### Supplied material
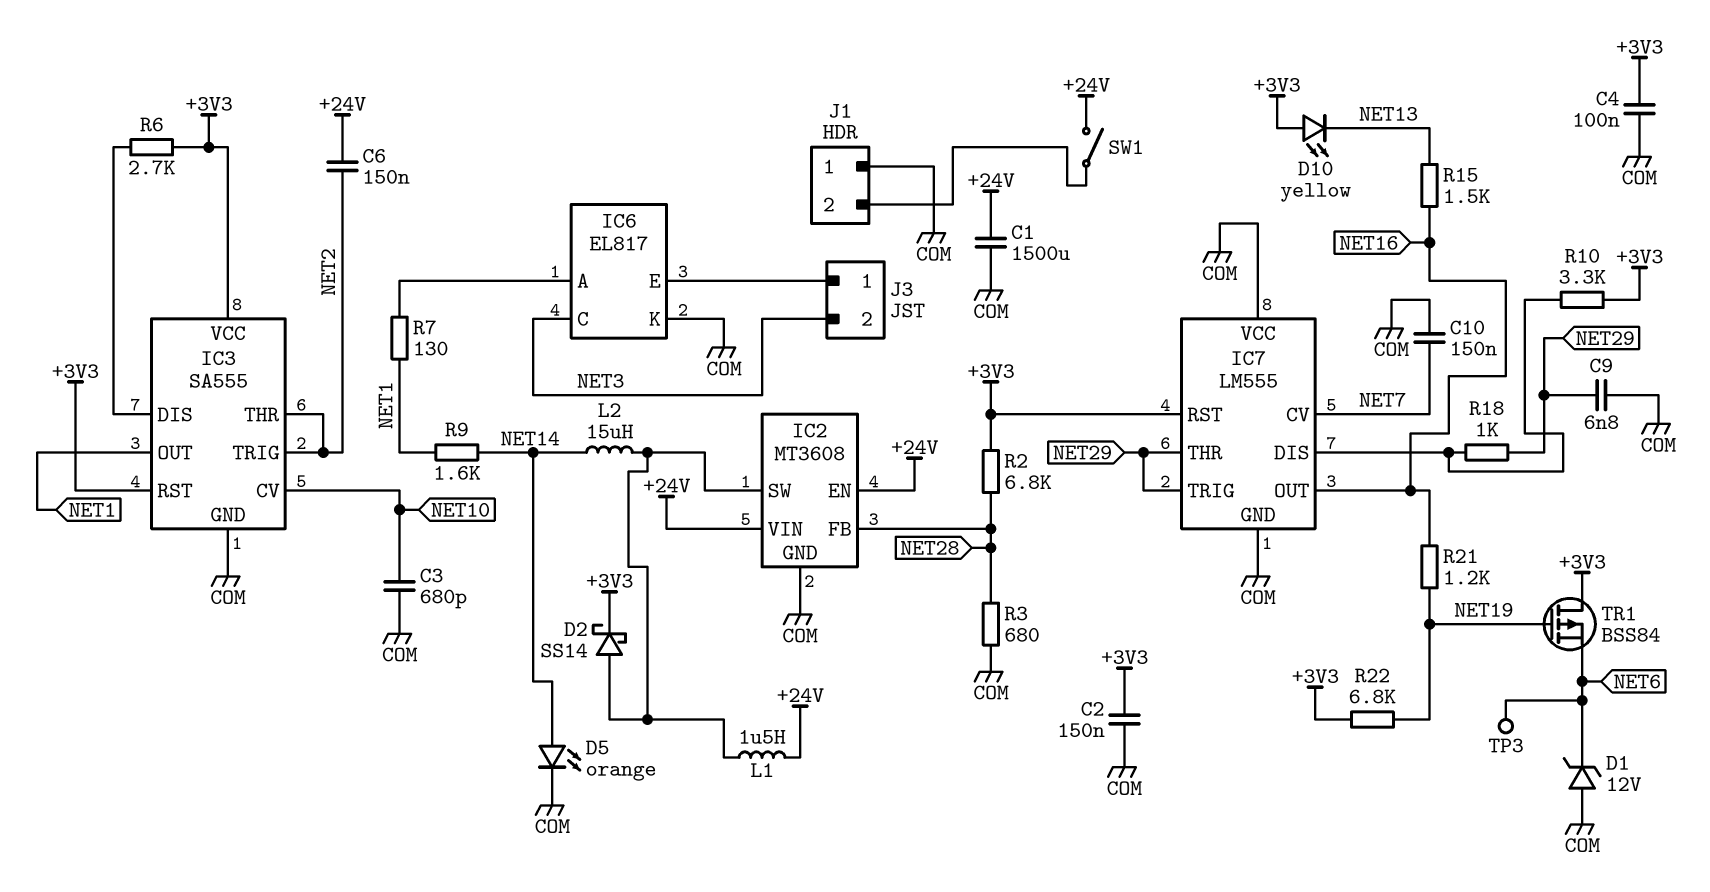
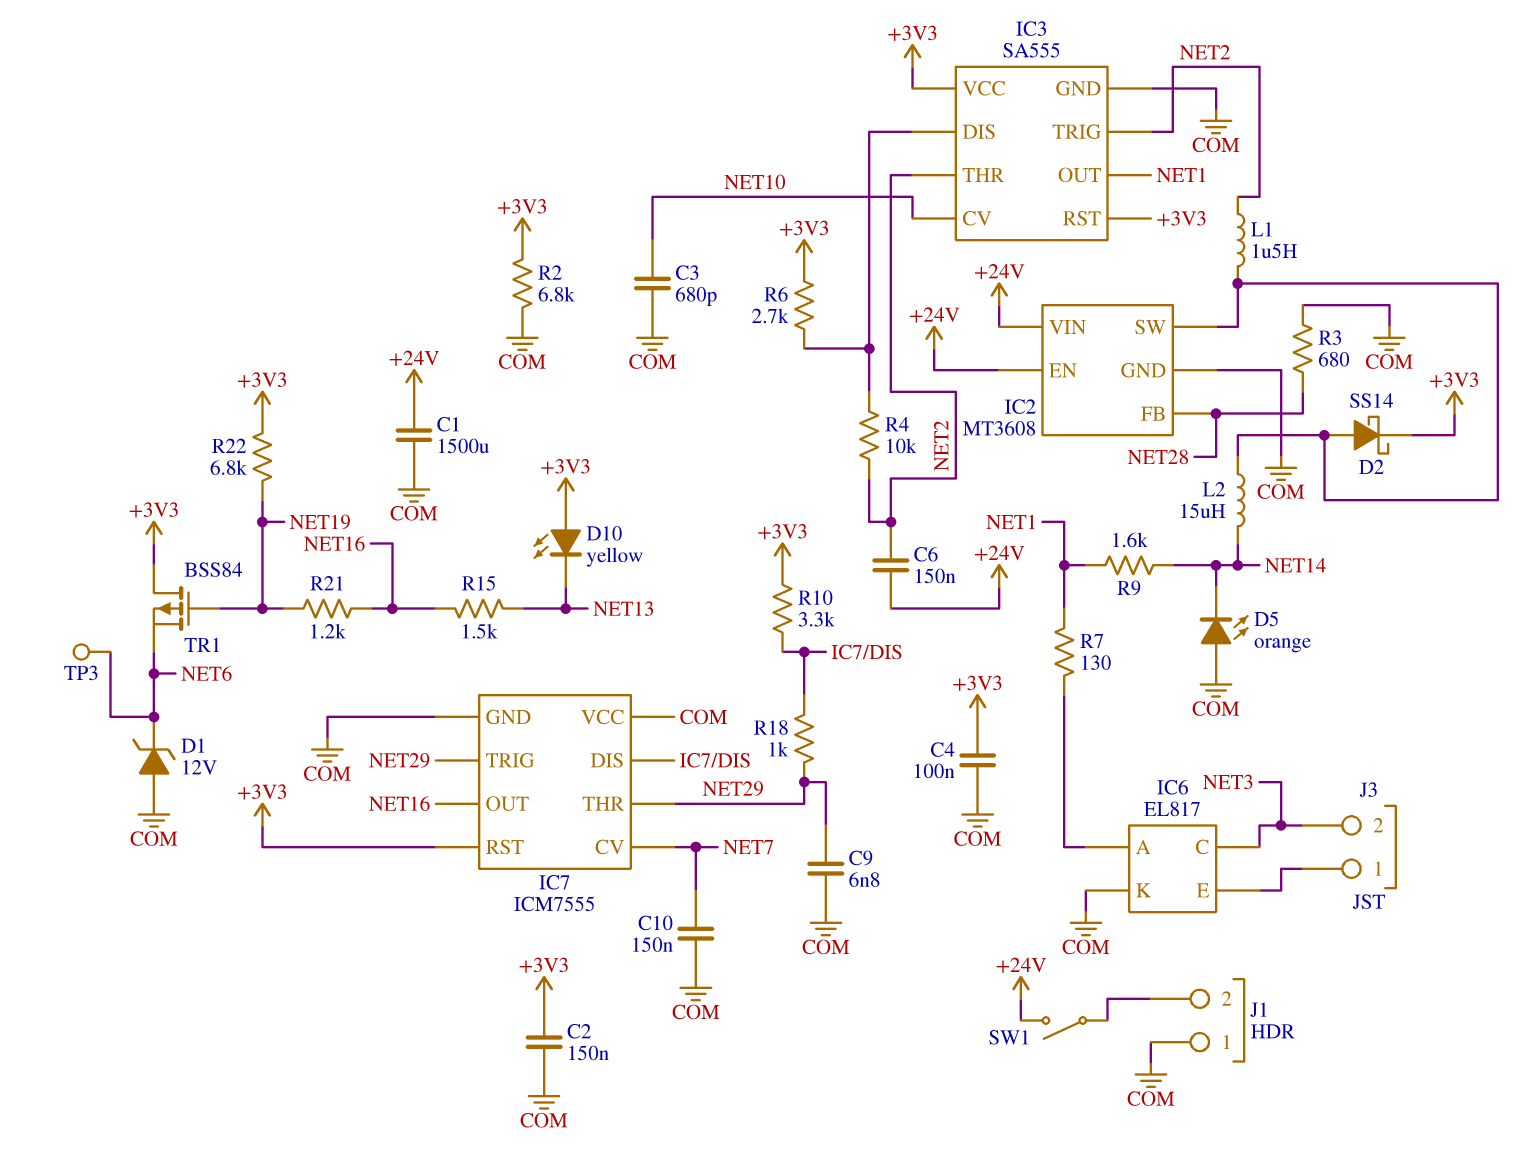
D5: LED orange (A NET14, K COM) -> LED orange (A COM, K NET14)
IC7: LM555 -> ICM7555
L1: 1.5uH (+24V, IC2/SW) -> 1.5uH (IC2/SW, NET2)
R2: 6.8k (+3V3, NET28) -> 6.8k (+3V3, COM)
R4: none -> 10k (IC3/DIS, NET2)

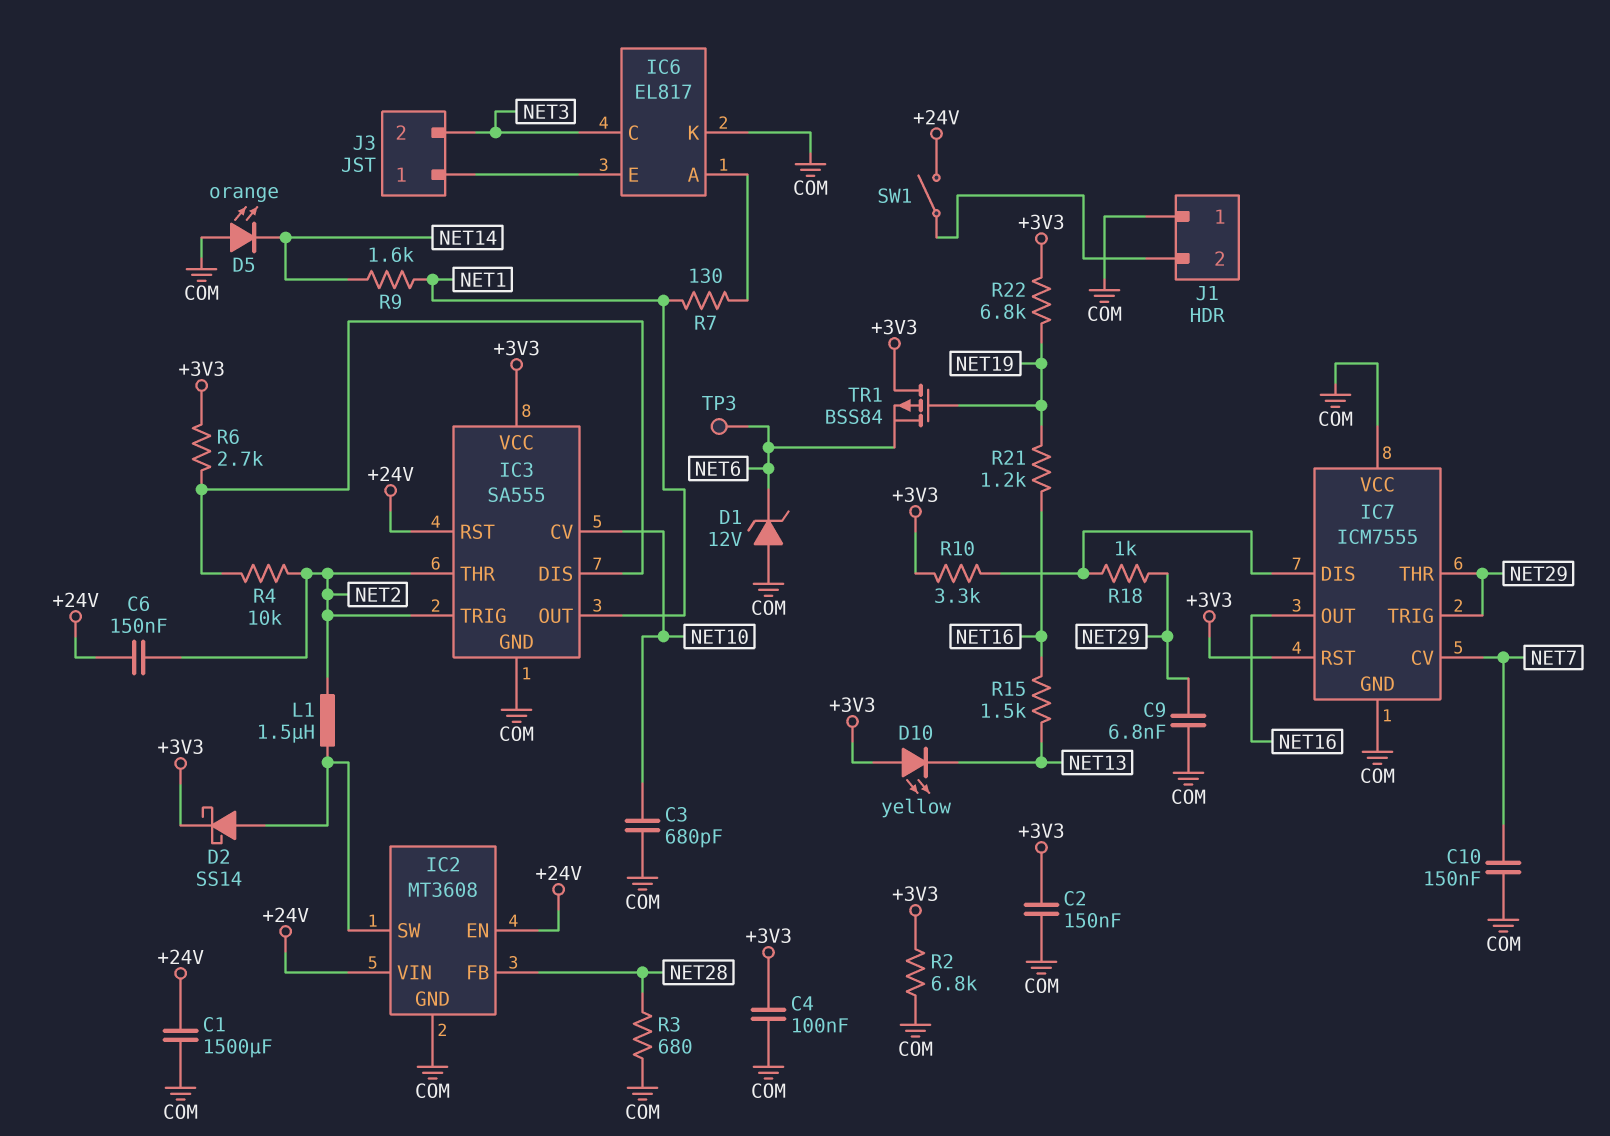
IC3 pin RST: +3V3 -> +24V
L2: 15uH (IC2/SW, NET14) -> none

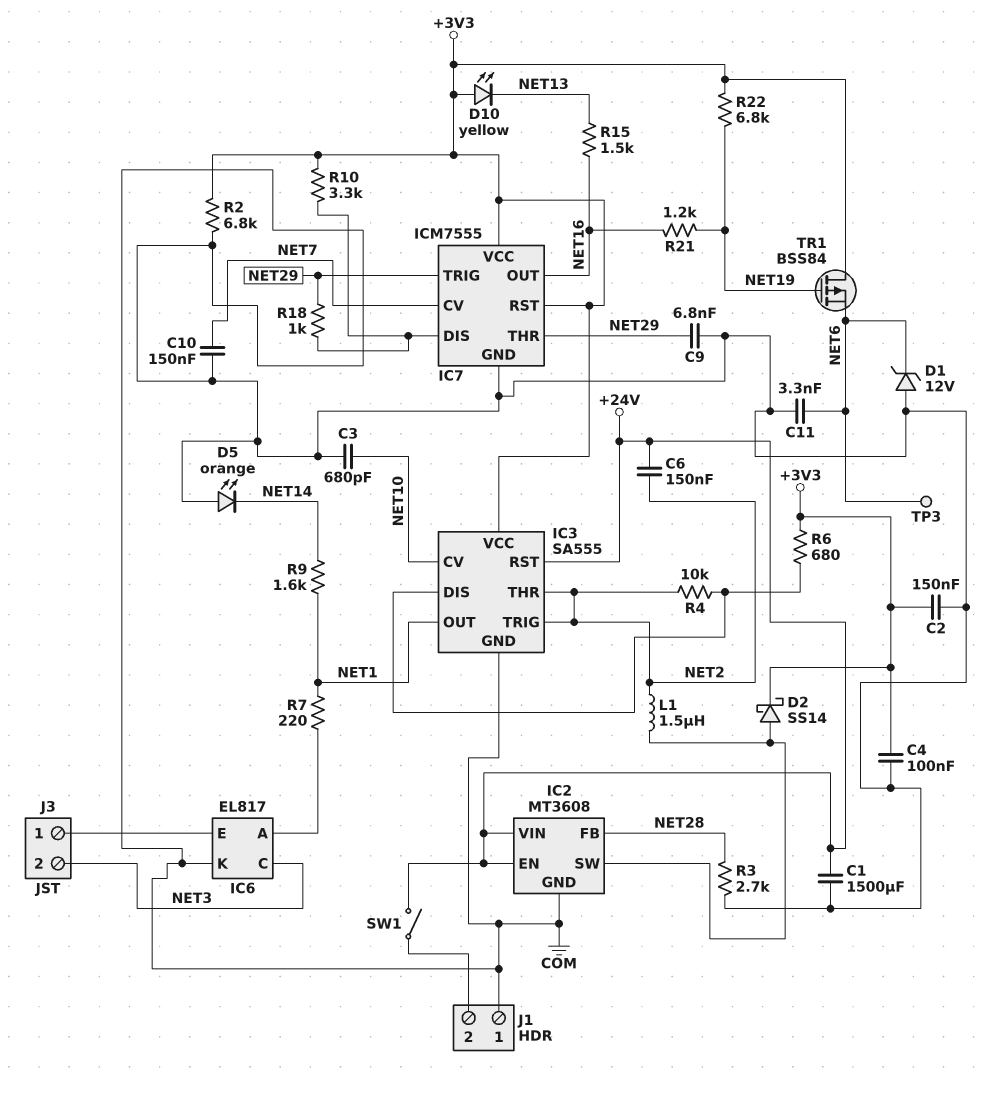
C11: none -> 3.3nF (COM, NET6)
IC7 pin VCC: COM -> +3V3
R3: 680 (COM, NET28) -> 2.7k (COM, NET28)
R6: 2.7k (+3V3, IC3/DIS) -> 680 (+3V3, IC3/DIS)
R7: 130 (IC6/A, NET1) -> 220 (IC6/A, NET1)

### What is expected
The data above are to be repeated word for word, with any pictures left out.

### Response to this task
D5: LED orange (A NET14, K COM) -> LED orange (A COM, K NET14)
IC7: LM555 -> ICM7555
L1: 1.5uH (+24V, IC2/SW) -> 1.5uH (IC2/SW, NET2)
R2: 6.8k (+3V3, NET28) -> 6.8k (+3V3, COM)
R4: none -> 10k (IC3/DIS, NET2)

IC3 pin RST: +3V3 -> +24V
L2: 15uH (IC2/SW, NET14) -> none

C11: none -> 3.3nF (COM, NET6)
IC7 pin VCC: COM -> +3V3
R3: 680 (COM, NET28) -> 2.7k (COM, NET28)
R6: 2.7k (+3V3, IC3/DIS) -> 680 (+3V3, IC3/DIS)
R7: 130 (IC6/A, NET1) -> 220 (IC6/A, NET1)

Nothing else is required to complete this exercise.